§ Exercise
A verbatim copy of the lines from the one with "brown banana: 0 -> 2" through the final line below is required; print it and nothing else.

§ Data section
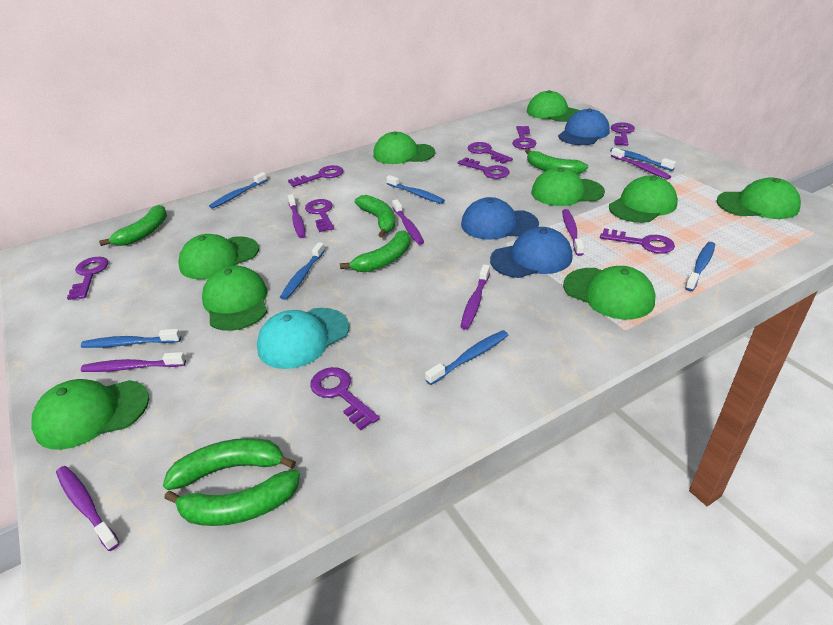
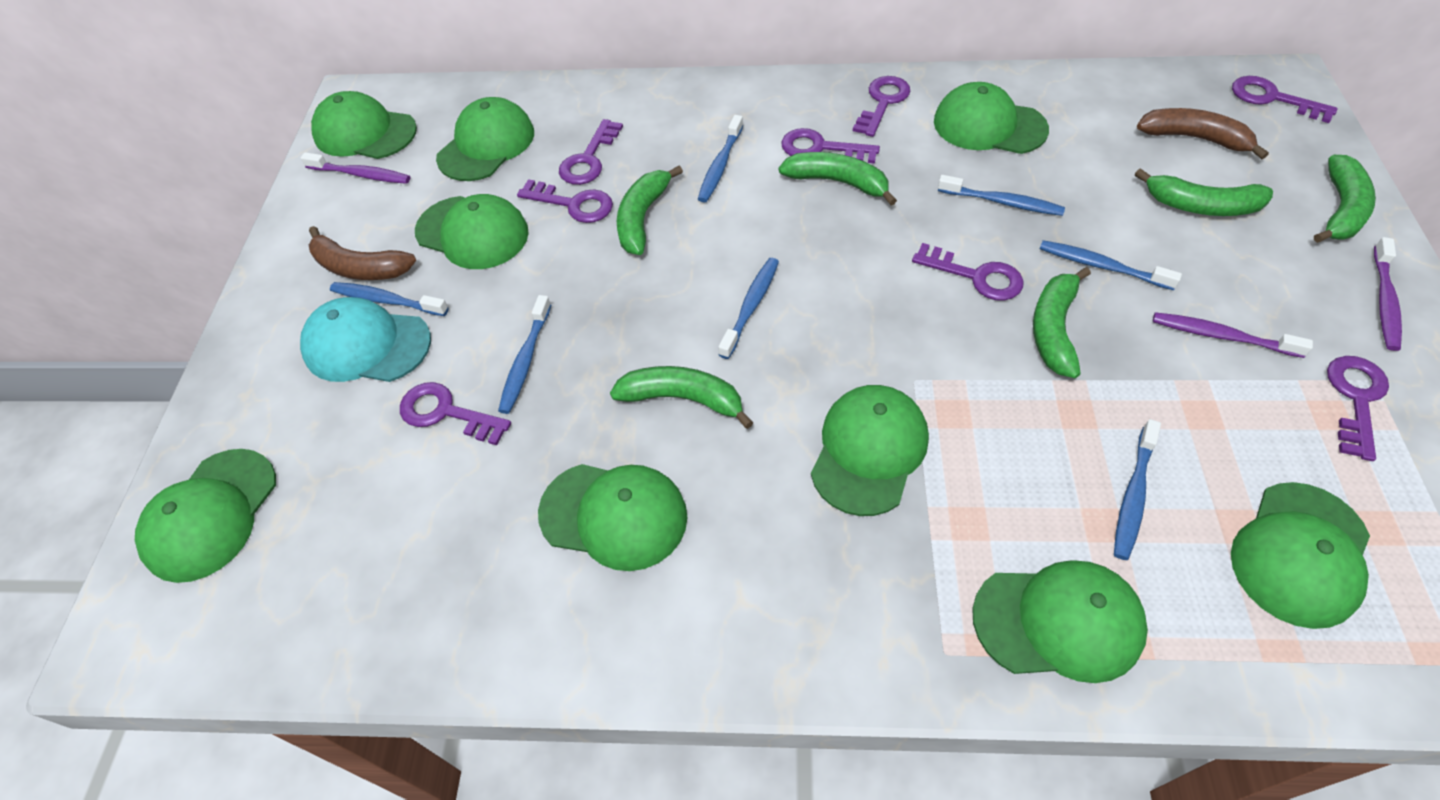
blue cap: 3 -> 0
brown banana: 0 -> 2
purple key: 9 -> 8
purple toothbrush: 7 -> 3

§ Exercise answer
brown banana: 0 -> 2
purple key: 9 -> 8
purple toothbrush: 7 -> 3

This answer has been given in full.